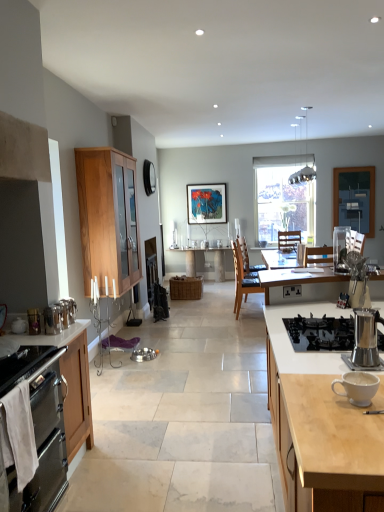
The width and height of the screenshot is (384, 512). Find the location of `clear glass window at center`. clear glass window at center is located at coordinates (283, 198).

What do you see at coordinates (341, 247) in the screenshot? Image resolution: width=384 pixels, height=512 pixels. I see `satin silver coffee maker at center-right, positioned as the 5th appliance in front-to-back order` at bounding box center [341, 247].

What are the coordinates of `polished stainless steel gas stove at right` in the screenshot? It's located at (320, 333).

The height and width of the screenshot is (512, 384). What do you see at coordinates (242, 279) in the screenshot? I see `brown leather chair at center` at bounding box center [242, 279].

I want to click on clear glass window at center, so click(x=283, y=198).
• • •
(Exercise directions): Please count the lines in the data above that contain the string "center", treating case as significant. Reply with only the number.

(Answer): 4